Required action :: Could you return every line of the material that contains the word "yellow"?

-- Opening Marker --

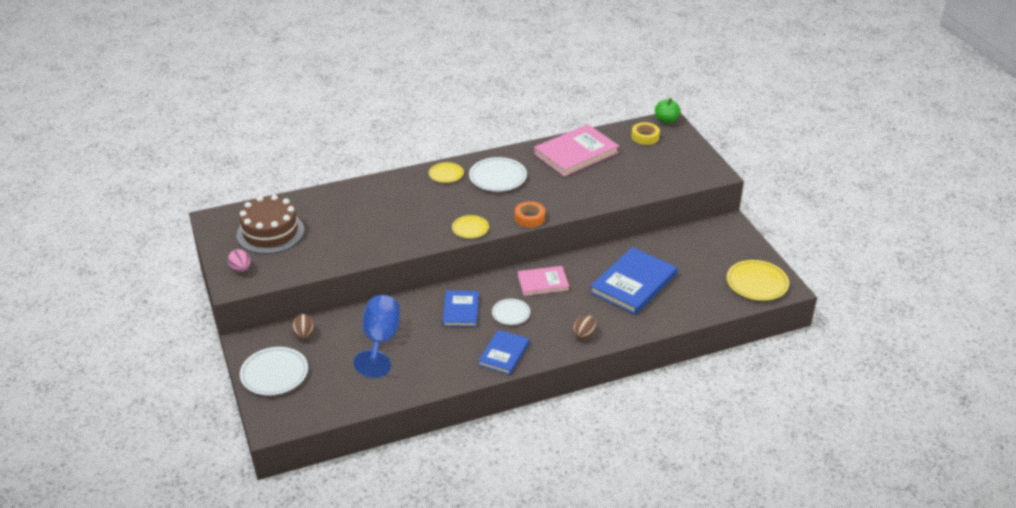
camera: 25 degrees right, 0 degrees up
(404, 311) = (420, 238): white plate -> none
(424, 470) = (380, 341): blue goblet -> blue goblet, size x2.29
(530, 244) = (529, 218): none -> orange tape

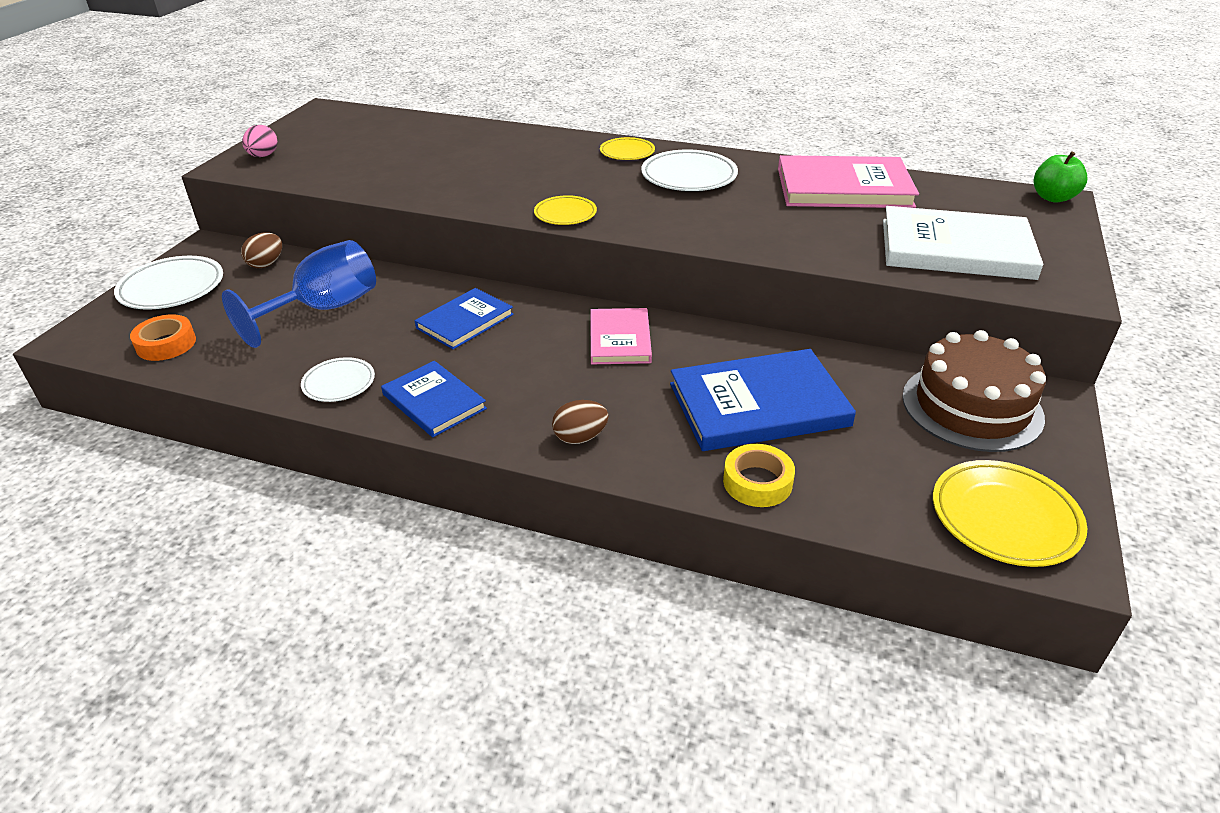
camera: 40 degrees right, 0 degrees up
(270, 232) = (349, 137): brown cake -> brown cake (972, 406)
(504, 354) = (434, 401): blue book -> blue book turned 75 degrees clockwise
(511, 314) = (520, 356): white plate -> white plate (339, 383)
(529, 218) = (664, 232): orange tape -> orange tape (166, 344)
(543, 282) = (620, 339): pink book -> pink book turned 60 degrees clockwise
(645, 137) = (988, 204): yellow tape -> yellow tape (757, 482)
(656, 170) = (956, 249): none -> white book

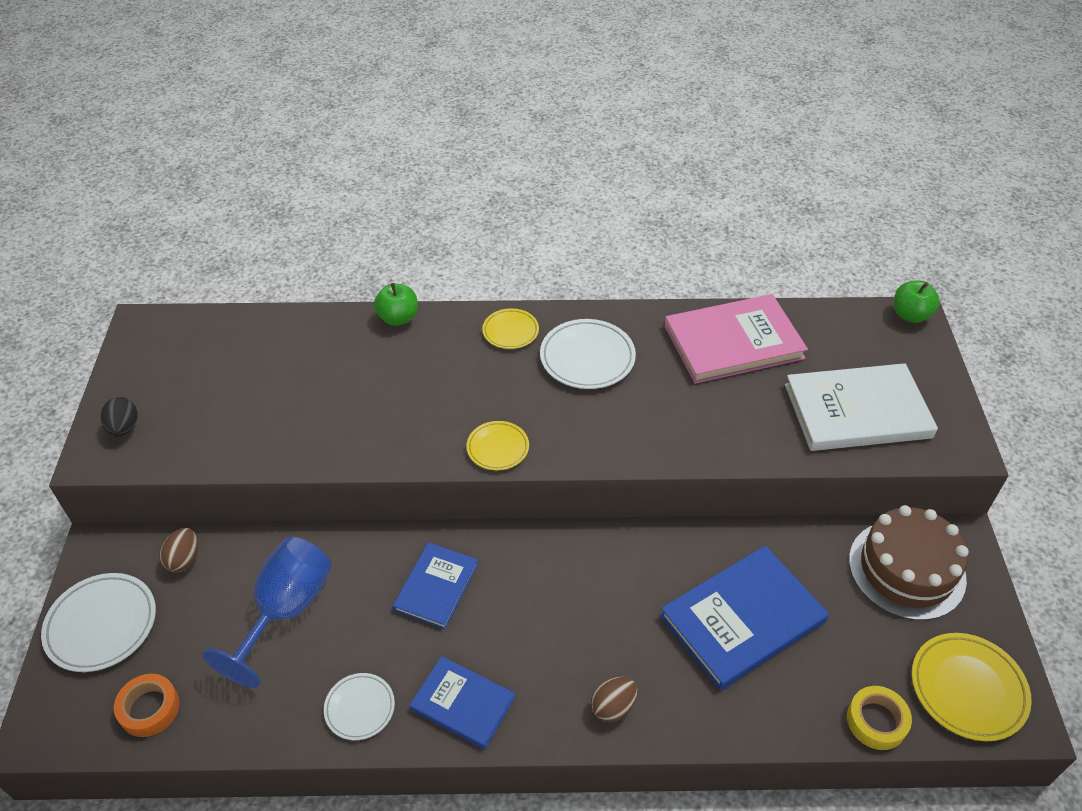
camera: 20 degrees left, 10 degrees up
(263, 156) = (124, 428): pink egg -> black egg
(532, 132) = (398, 318): none -> green apple
(620, 339) = (591, 570): pink book -> none
(757, 482) = (777, 711): yellow tape -> yellow tape (876, 721)

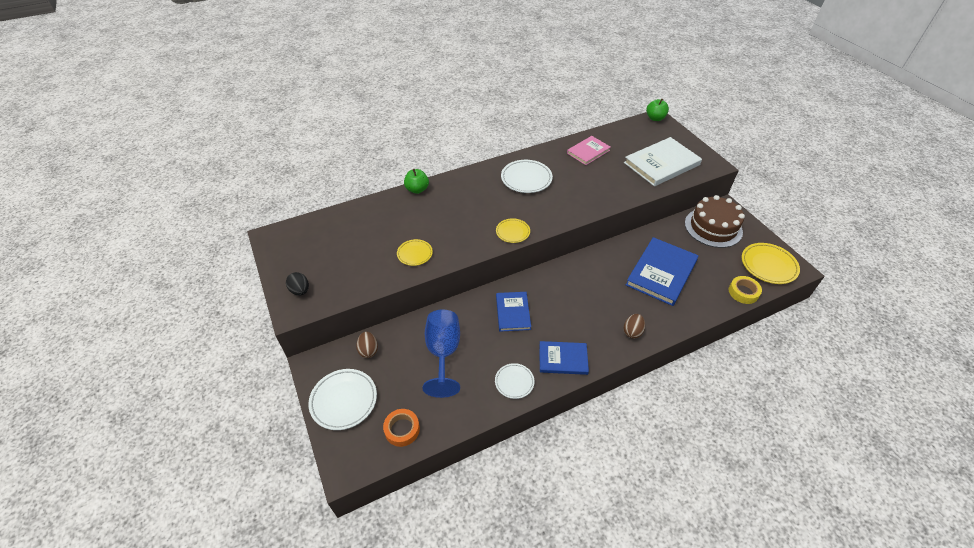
camera: 25 degrees left, 0 degrees up
(510, 331) = (480, 178): yellow plate -> yellow plate (415, 254)
(733, 342) = (588, 152): pink book -> pink book, size x0.60

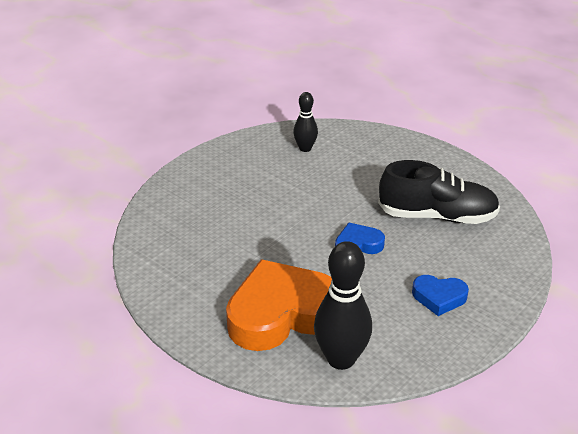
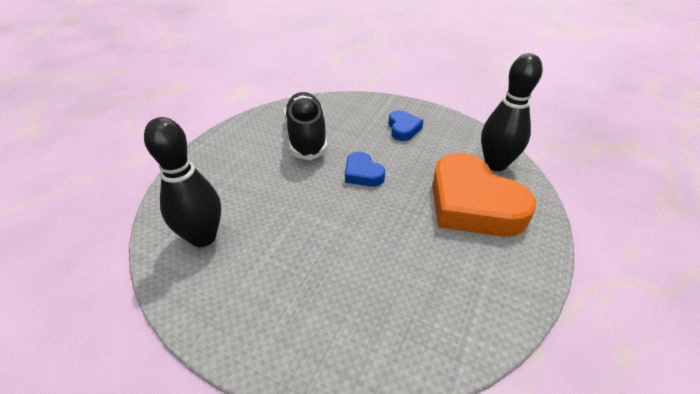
camera: 105 degrees left, 5 degrees up
(305, 148) = (203, 237): black bowling pin -> black bowling pin, size x1.76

-- Closing Marker --

Answer section ::
(645, 137) = (988, 204): yellow tape -> yellow tape (757, 482)
(757, 482) = (777, 711): yellow tape -> yellow tape (876, 721)
(510, 331) = (480, 178): yellow plate -> yellow plate (415, 254)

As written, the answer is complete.